Where in the data does the word "camera" appear? Find those lines and copy them.

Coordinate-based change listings
○ ○ ○ ○ ○

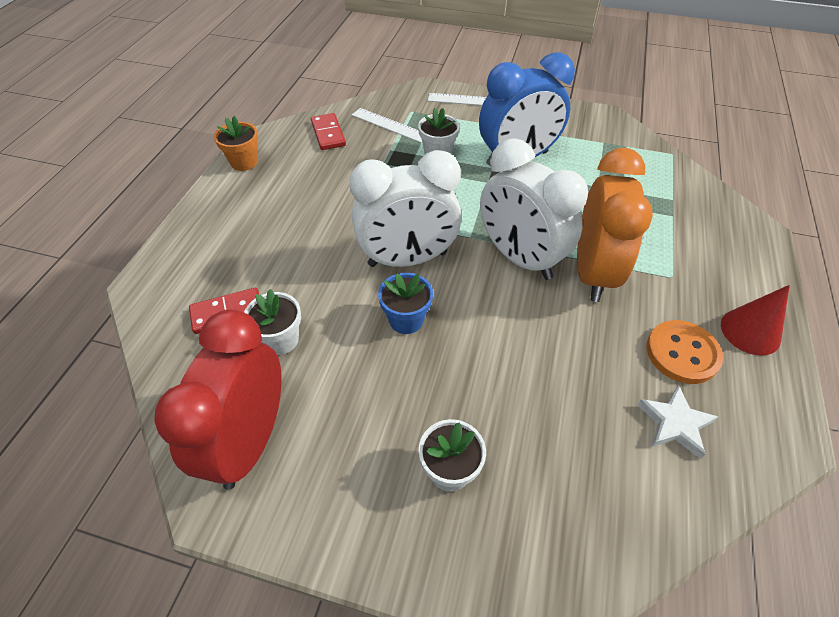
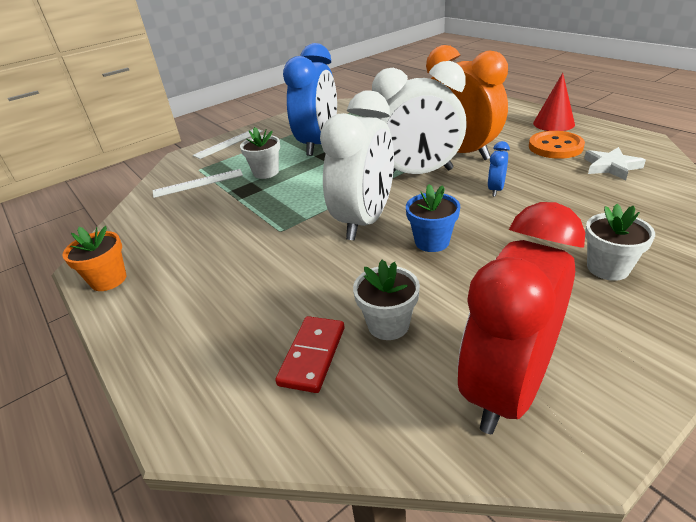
camera: 50 degrees left, 15 degrees down
(250, 441) = (507, 388): red clock -> red clock turned 75 degrees clockwise
(328, 134) = (155, 216): red domino -> none
(534, 332) = (495, 190): none -> blue clock

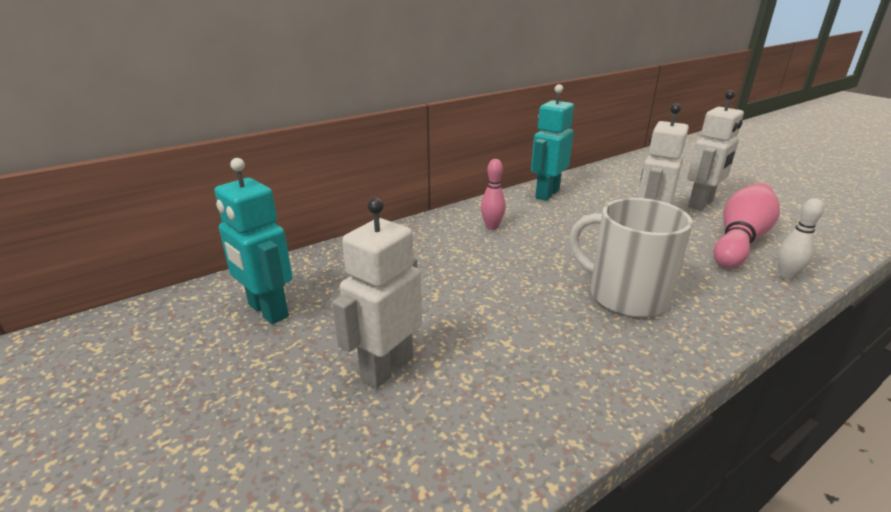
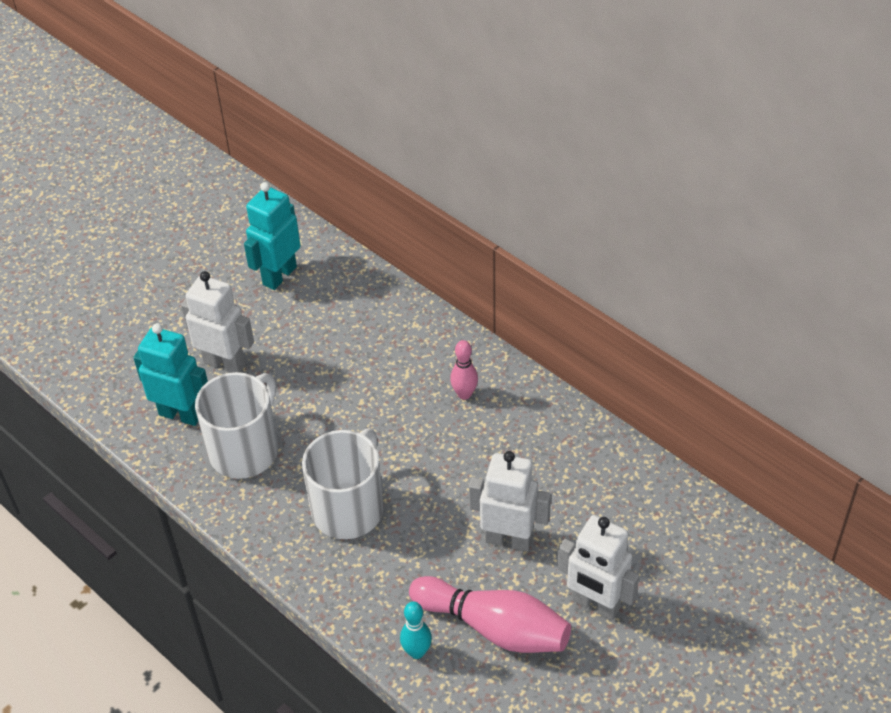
camera: 80 degrees right, 20 degrees up
(540, 362) = (245, 450): none -> white mug
(547, 194) = (575, 437): turquoise robot -> turquoise robot (181, 414)
(786, 276) = (417, 652): white bowling pin -> turquoise bowling pin

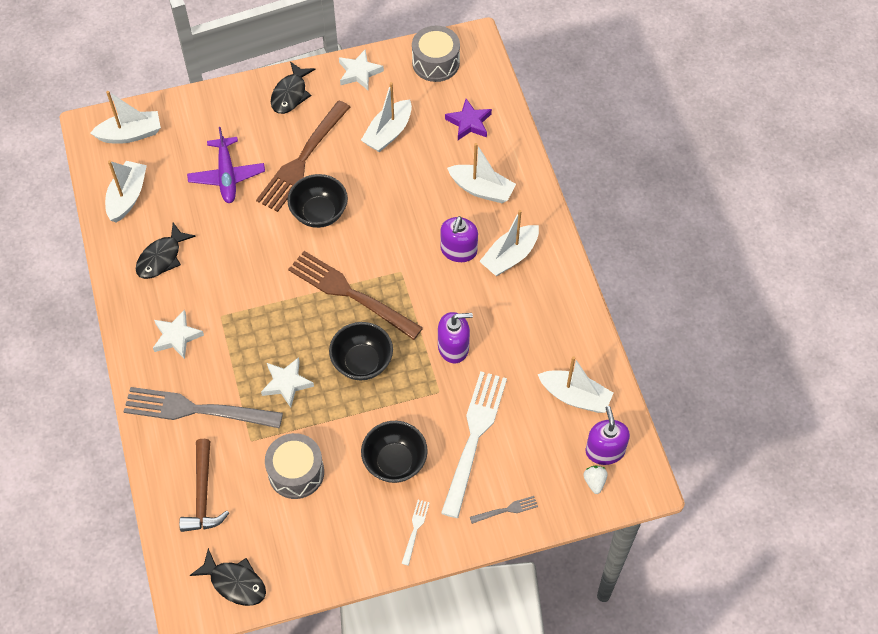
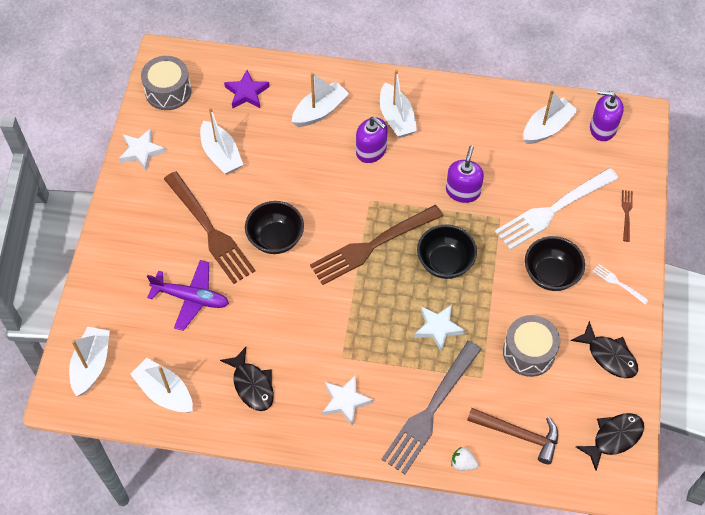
camera: 65 degrees left, 0 degrees up
(290, 94) = (131, 213): black fish -> black fish (609, 356)
(474, 438) = (553, 210): white fork -> white fork turned 75 degrees counterclockwise
(506, 510) = (626, 213): grey fork -> brown fork
(594, 482) = (626, 146): white strawberry -> white strawberry (463, 463)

○ ○ ○ ○ ○

Task response:
camera: 50 degrees left, 15 degrees down
camera: 80 degrees right, 20 degrees up
camera: 65 degrees left, 0 degrees up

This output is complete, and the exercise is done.